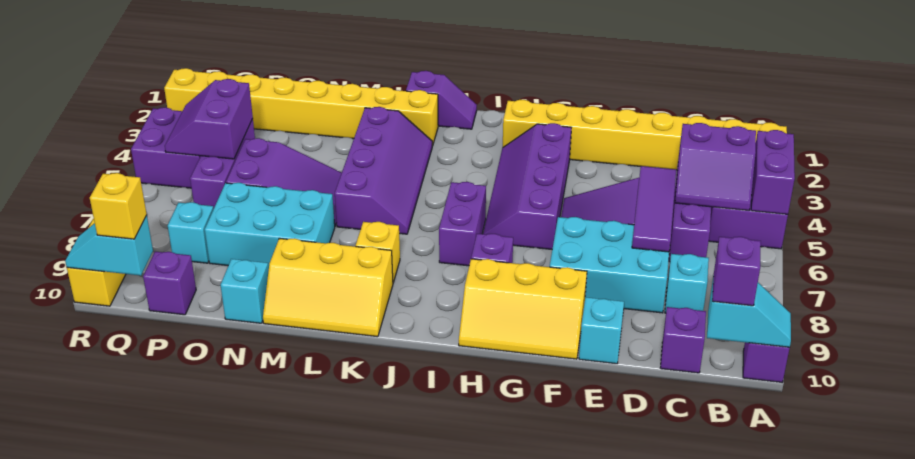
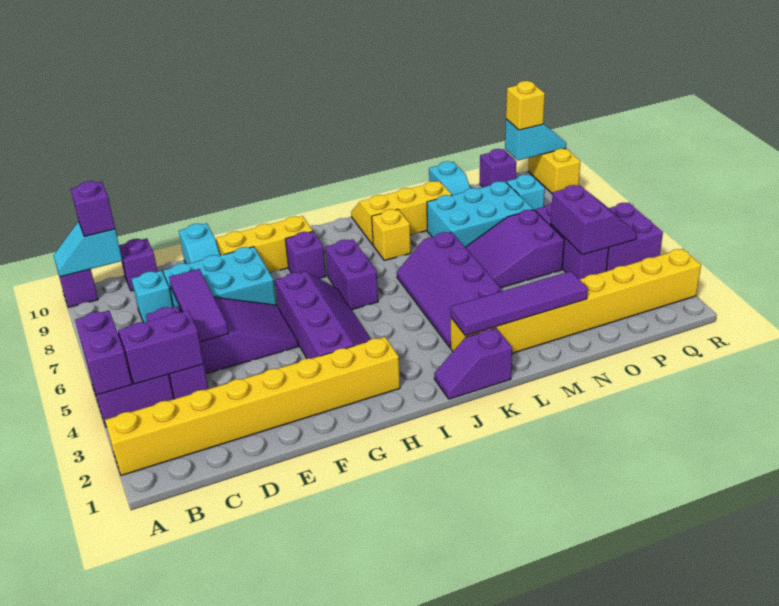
none -> purple tile K2:N2 level 2

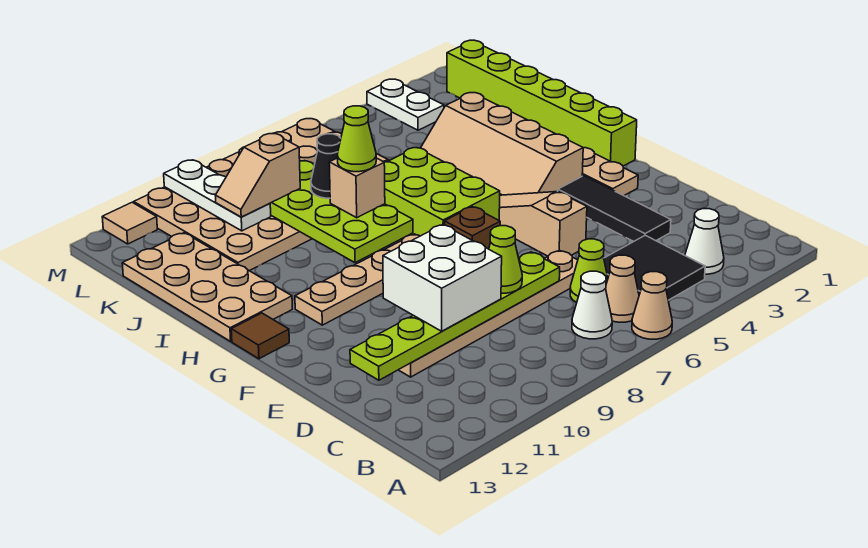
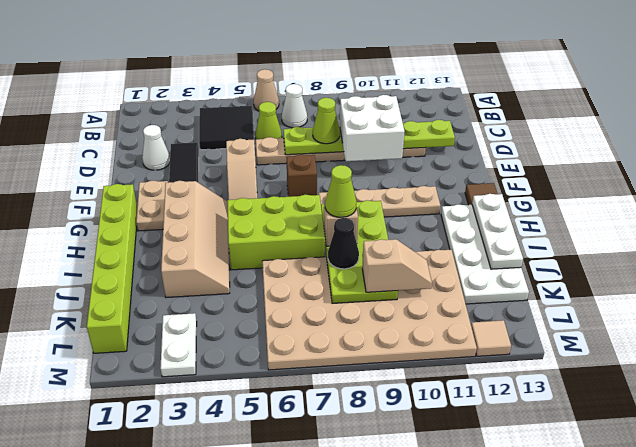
white cone B3 level 1 -> white cone D2 level 1
tan cone B6 level 1 -> none
lime brick G6:I7 level 1 -> lime brick H5:I7 level 1
tan plate H12:K13 level 1 -> white plate H12:K13 level 1
white plate K10:M10 level 2 -> white plate H13:J13 level 2

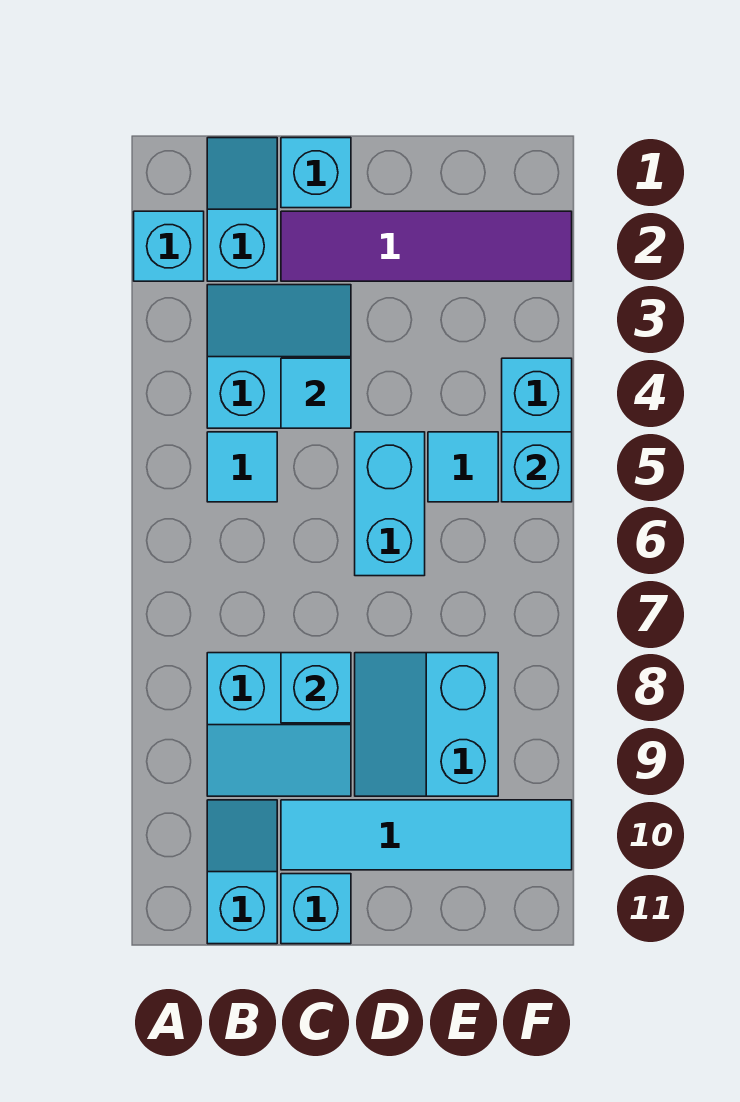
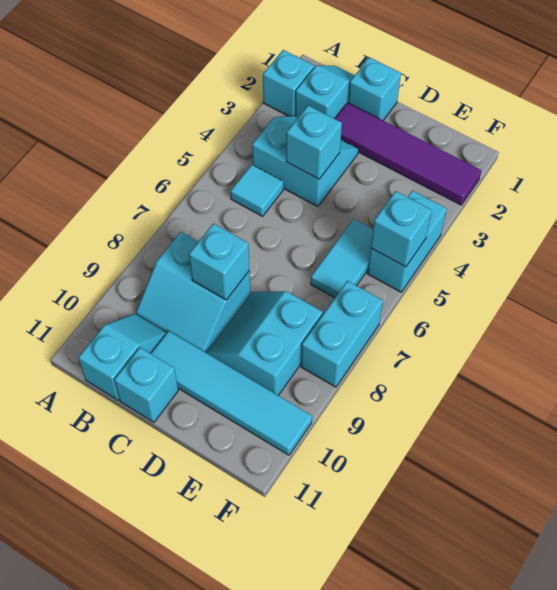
cyan tile C4 level 2 -> cyan brick C4 level 2
cyan brick D5:D6 level 1 -> cyan brick F7:F8 level 1
cyan tile E5 level 1 -> cyan tile E5:E6 level 1

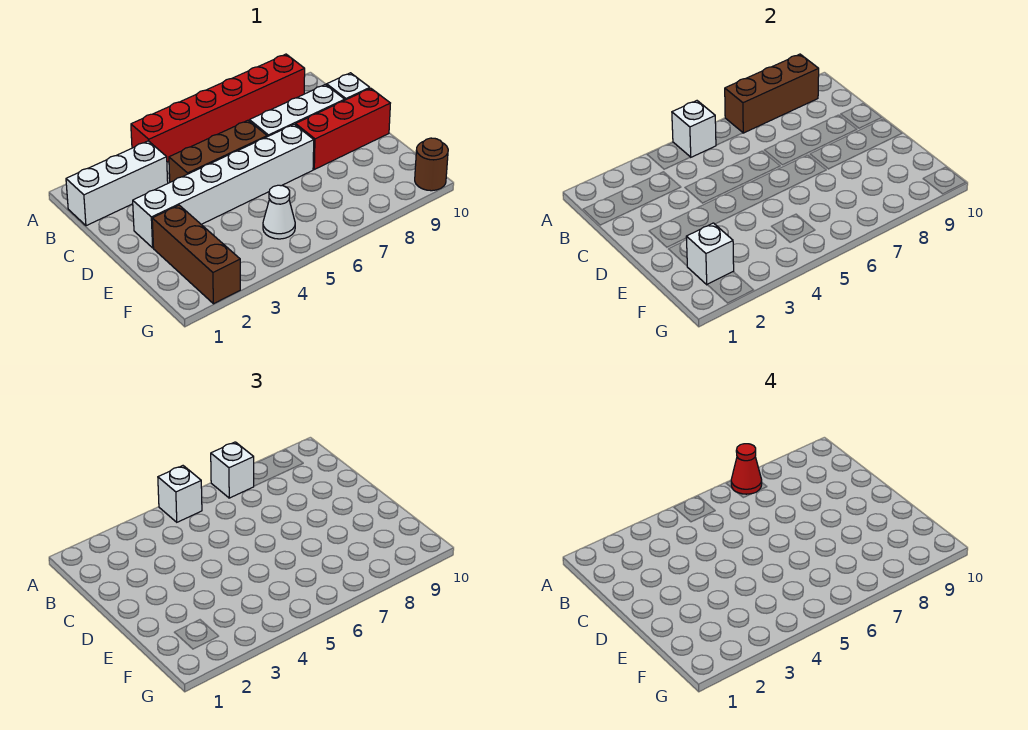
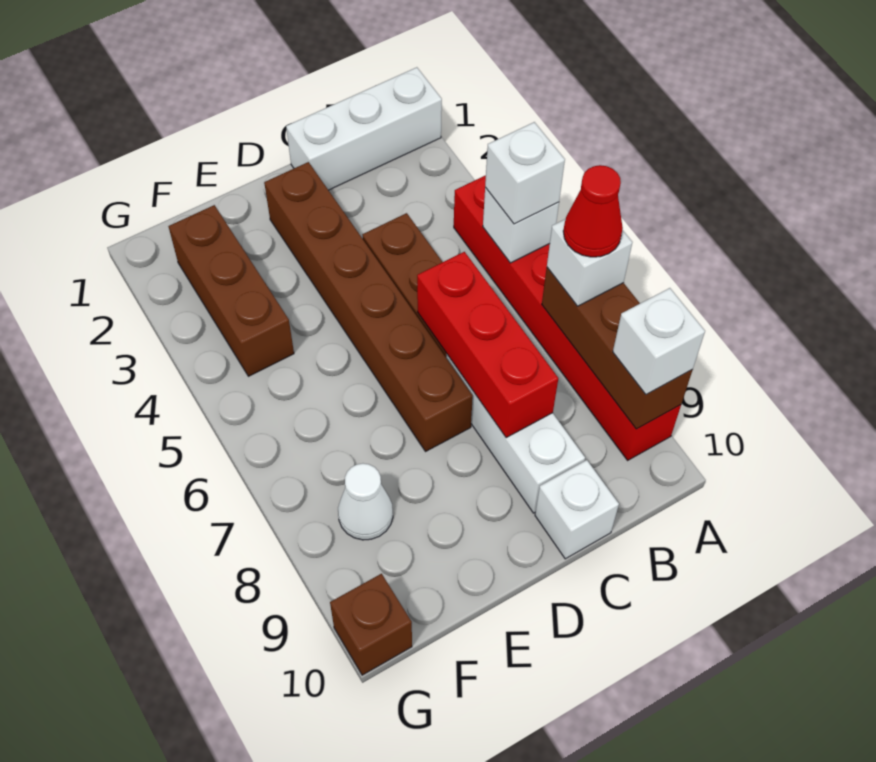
white brick B1:B3 level 1 -> white brick A1:C1 level 1
white brick D2:D7 level 1 -> brown brick D2:D7 level 1
red brick D8:D10 level 1 -> red brick C6:C8 level 2
brown brick E2:G2 level 1 -> brown brick F2:F4 level 1
white brick F2 level 2 -> white brick A9 level 3
white cone F5 level 1 -> white cone F8 level 1
brown round brick G10 level 1 -> brown brick G10 level 1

··········

**YOUR INSTRUCTIONS**
Write the material out again exactly. Do not include the pictures.

**ANSWER**
none -> purple tile K2:N2 level 2

white cone B3 level 1 -> white cone D2 level 1
tan cone B6 level 1 -> none
lime brick G6:I7 level 1 -> lime brick H5:I7 level 1
tan plate H12:K13 level 1 -> white plate H12:K13 level 1
white plate K10:M10 level 2 -> white plate H13:J13 level 2

cyan tile C4 level 2 -> cyan brick C4 level 2
cyan brick D5:D6 level 1 -> cyan brick F7:F8 level 1
cyan tile E5 level 1 -> cyan tile E5:E6 level 1

white brick B1:B3 level 1 -> white brick A1:C1 level 1
white brick D2:D7 level 1 -> brown brick D2:D7 level 1
red brick D8:D10 level 1 -> red brick C6:C8 level 2
brown brick E2:G2 level 1 -> brown brick F2:F4 level 1
white brick F2 level 2 -> white brick A9 level 3
white cone F5 level 1 -> white cone F8 level 1
brown round brick G10 level 1 -> brown brick G10 level 1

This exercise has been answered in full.